[[ THE RECORDS, beginning ]]

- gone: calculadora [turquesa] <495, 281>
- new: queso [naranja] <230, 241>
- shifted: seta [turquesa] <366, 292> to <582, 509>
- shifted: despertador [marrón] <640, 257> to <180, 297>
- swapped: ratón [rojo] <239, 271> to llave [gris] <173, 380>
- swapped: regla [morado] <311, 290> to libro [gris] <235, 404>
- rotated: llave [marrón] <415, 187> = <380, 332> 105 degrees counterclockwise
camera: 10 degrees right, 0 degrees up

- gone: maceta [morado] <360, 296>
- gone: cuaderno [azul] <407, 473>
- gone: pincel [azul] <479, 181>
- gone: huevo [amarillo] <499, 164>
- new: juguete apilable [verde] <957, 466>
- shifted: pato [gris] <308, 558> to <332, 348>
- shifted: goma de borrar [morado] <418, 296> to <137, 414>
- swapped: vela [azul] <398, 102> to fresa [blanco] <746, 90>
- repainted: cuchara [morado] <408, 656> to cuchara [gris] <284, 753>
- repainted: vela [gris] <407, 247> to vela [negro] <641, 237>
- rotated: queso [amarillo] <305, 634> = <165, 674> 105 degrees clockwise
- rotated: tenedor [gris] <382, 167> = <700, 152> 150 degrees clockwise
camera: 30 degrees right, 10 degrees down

[[ THE RECORDS, end ]]
[[ THE RECORDS, beginning ]]

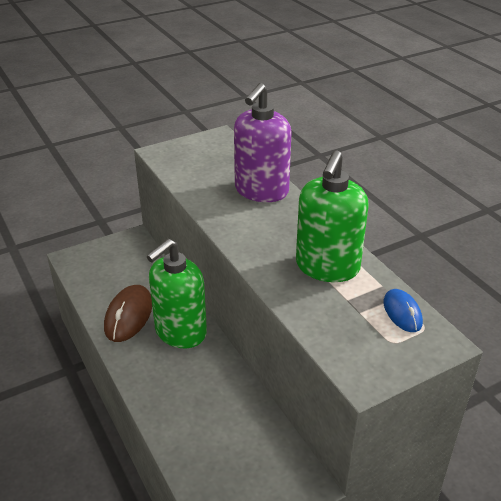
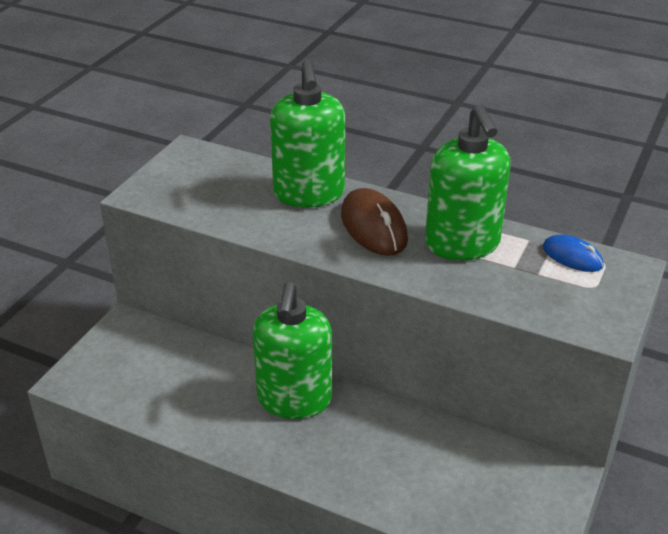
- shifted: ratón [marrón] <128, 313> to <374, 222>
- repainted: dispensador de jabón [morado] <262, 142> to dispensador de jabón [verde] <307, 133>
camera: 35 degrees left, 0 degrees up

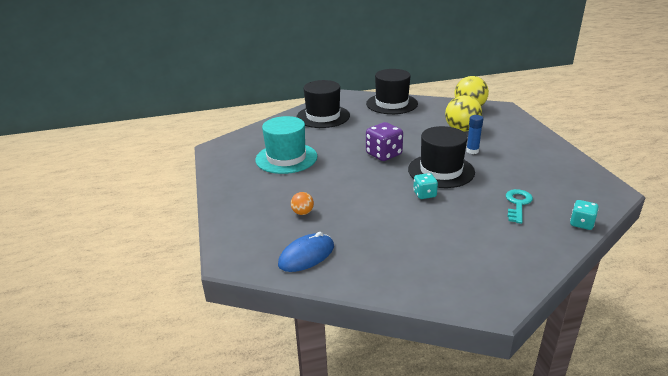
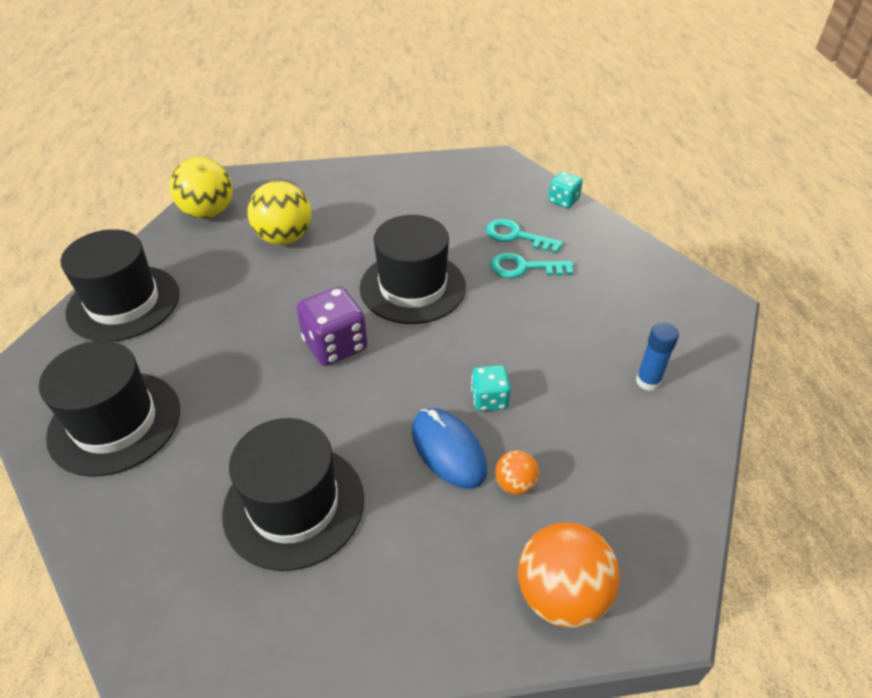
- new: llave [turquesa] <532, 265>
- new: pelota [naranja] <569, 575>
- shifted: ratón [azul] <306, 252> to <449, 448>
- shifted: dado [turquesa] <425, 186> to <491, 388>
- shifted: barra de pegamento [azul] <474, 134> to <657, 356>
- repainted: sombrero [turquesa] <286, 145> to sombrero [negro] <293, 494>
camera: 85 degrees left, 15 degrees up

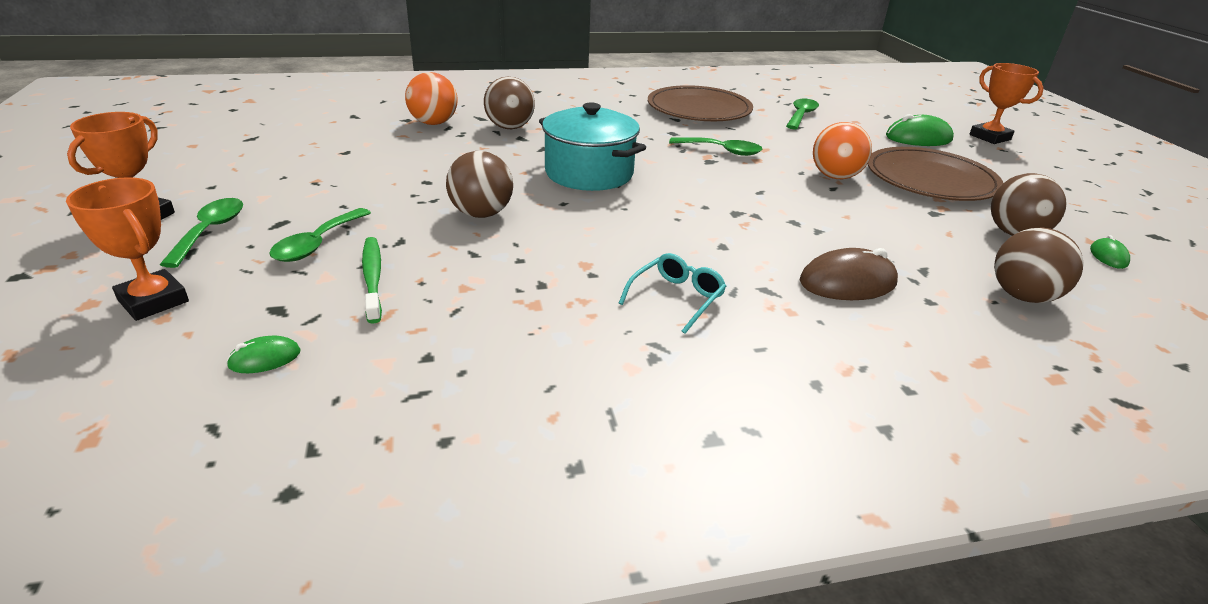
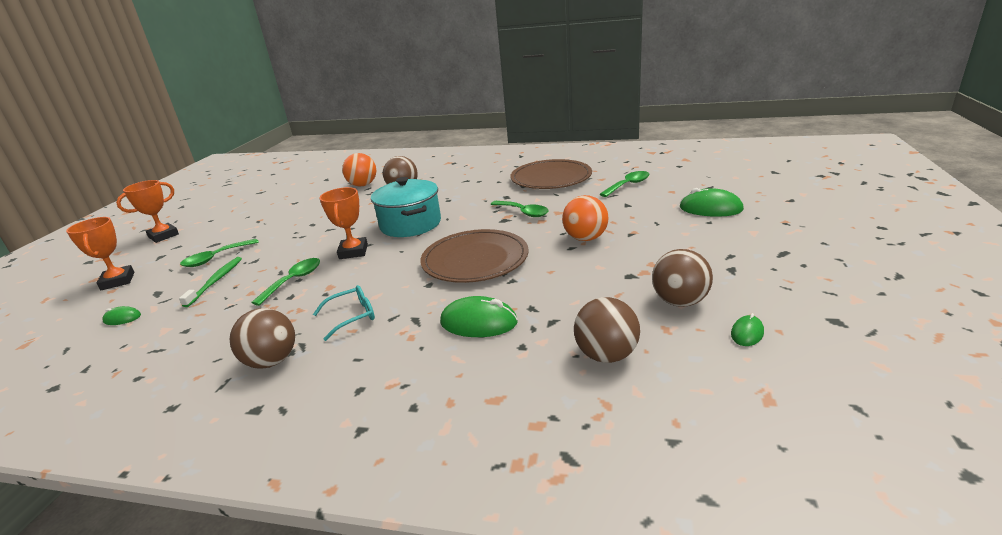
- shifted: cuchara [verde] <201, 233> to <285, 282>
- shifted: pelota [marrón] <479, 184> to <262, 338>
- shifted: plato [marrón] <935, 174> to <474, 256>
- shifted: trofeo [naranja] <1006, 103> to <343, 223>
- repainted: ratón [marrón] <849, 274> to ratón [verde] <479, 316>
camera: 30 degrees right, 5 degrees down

[[ THE RECORDS, end ]]

EXERCISE DESCRIPTION:
Give only the lines from the one holding "- shifted: despertador" through the one holding "- rotated: llave", each restated exactly as it appears above.

TASK ANSWER:
- shifted: despertador [marrón] <640, 257> to <180, 297>
- swapped: ratón [rojo] <239, 271> to llave [gris] <173, 380>
- swapped: regla [morado] <311, 290> to libro [gris] <235, 404>
- rotated: llave [marrón] <415, 187> = <380, 332> 105 degrees counterclockwise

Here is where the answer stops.